Saved data entries:
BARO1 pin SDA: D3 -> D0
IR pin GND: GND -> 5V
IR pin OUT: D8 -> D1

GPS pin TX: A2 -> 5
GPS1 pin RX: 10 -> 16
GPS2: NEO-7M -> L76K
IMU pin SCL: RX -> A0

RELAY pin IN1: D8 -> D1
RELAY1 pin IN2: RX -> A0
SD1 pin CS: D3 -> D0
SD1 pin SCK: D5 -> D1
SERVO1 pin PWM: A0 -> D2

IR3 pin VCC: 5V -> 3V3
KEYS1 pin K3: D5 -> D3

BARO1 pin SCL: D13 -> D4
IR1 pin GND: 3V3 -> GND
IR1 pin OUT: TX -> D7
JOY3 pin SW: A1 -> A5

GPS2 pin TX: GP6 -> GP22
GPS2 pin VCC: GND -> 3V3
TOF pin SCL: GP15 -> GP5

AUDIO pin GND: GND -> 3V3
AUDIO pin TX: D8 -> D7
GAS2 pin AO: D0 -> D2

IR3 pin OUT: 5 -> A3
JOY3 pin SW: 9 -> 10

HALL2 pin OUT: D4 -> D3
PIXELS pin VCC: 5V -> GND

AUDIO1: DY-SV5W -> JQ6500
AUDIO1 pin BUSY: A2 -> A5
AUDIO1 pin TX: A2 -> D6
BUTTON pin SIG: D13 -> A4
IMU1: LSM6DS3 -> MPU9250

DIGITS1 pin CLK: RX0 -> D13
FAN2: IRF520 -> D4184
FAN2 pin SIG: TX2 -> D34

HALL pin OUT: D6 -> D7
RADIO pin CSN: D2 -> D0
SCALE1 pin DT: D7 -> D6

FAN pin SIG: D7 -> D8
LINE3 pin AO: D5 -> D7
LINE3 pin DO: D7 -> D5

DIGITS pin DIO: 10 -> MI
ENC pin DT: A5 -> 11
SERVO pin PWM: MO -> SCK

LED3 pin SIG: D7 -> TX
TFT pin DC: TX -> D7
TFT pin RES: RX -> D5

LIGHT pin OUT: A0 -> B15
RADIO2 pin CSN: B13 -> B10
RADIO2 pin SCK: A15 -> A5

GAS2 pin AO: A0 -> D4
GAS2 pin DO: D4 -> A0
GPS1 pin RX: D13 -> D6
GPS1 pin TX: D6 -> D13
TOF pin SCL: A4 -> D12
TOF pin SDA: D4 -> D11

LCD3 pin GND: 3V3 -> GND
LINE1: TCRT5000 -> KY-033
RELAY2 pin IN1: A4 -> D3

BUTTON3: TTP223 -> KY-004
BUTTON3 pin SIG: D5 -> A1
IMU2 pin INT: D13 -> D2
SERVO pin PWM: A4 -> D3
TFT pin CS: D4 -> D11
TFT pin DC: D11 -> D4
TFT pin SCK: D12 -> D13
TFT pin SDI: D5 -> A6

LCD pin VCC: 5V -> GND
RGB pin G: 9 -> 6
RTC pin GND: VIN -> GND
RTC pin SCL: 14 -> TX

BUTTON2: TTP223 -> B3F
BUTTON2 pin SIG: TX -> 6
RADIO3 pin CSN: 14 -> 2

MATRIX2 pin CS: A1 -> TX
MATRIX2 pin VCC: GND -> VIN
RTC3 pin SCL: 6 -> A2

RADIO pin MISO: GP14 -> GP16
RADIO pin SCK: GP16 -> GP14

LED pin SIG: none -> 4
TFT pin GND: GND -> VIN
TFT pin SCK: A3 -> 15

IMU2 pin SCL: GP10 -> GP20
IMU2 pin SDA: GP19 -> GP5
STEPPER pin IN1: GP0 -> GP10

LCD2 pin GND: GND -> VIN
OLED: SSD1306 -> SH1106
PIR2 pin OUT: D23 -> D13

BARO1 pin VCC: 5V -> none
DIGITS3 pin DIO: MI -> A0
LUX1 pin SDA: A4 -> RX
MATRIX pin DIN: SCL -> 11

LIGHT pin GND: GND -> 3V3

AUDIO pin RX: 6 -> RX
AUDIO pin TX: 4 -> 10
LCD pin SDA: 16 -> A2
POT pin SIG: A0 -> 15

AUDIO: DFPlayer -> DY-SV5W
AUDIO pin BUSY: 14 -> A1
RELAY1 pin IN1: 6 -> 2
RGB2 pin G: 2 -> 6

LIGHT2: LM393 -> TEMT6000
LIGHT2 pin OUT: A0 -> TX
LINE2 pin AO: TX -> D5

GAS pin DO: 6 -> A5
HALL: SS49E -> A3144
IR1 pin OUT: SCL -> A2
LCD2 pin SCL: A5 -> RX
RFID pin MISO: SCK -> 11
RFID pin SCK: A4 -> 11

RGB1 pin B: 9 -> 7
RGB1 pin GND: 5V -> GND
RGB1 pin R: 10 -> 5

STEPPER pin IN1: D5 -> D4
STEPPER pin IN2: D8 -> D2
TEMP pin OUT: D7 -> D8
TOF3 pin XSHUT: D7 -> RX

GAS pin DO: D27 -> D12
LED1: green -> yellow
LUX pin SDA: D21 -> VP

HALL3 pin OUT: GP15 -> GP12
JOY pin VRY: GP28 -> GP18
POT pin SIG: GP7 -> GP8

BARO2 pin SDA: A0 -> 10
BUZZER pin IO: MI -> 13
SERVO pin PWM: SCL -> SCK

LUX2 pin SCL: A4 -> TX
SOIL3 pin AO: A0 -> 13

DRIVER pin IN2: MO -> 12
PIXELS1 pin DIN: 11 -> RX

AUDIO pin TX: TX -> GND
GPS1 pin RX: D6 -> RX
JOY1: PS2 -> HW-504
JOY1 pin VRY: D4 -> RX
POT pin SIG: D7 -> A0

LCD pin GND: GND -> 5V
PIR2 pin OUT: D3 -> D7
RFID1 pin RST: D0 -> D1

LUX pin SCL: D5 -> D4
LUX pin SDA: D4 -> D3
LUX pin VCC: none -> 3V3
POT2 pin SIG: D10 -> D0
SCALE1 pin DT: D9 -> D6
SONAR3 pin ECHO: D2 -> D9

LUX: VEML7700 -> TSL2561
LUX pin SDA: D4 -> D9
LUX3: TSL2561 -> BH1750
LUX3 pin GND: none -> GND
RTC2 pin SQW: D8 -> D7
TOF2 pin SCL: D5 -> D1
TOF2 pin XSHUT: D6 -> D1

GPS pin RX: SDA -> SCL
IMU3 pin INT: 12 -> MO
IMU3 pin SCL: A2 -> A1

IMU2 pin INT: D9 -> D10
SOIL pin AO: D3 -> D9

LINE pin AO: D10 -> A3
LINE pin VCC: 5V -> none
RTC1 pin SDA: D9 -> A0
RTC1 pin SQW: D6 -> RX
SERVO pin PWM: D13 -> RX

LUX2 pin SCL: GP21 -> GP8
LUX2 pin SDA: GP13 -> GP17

▶ _Work to complete_:
Starting with the line above that holds "LUX pin SCL: D5 -> D4" and stopping with the line that holds "LINE pin VCC: 5V -> none", reproduce each line exactly, omitting all other lines.

▶ _Written answer_:
LUX pin SCL: D5 -> D4
LUX pin SDA: D4 -> D3
LUX pin VCC: none -> 3V3
POT2 pin SIG: D10 -> D0
SCALE1 pin DT: D9 -> D6
SONAR3 pin ECHO: D2 -> D9

LUX: VEML7700 -> TSL2561
LUX pin SDA: D4 -> D9
LUX3: TSL2561 -> BH1750
LUX3 pin GND: none -> GND
RTC2 pin SQW: D8 -> D7
TOF2 pin SCL: D5 -> D1
TOF2 pin XSHUT: D6 -> D1

GPS pin RX: SDA -> SCL
IMU3 pin INT: 12 -> MO
IMU3 pin SCL: A2 -> A1

IMU2 pin INT: D9 -> D10
SOIL pin AO: D3 -> D9

LINE pin AO: D10 -> A3
LINE pin VCC: 5V -> none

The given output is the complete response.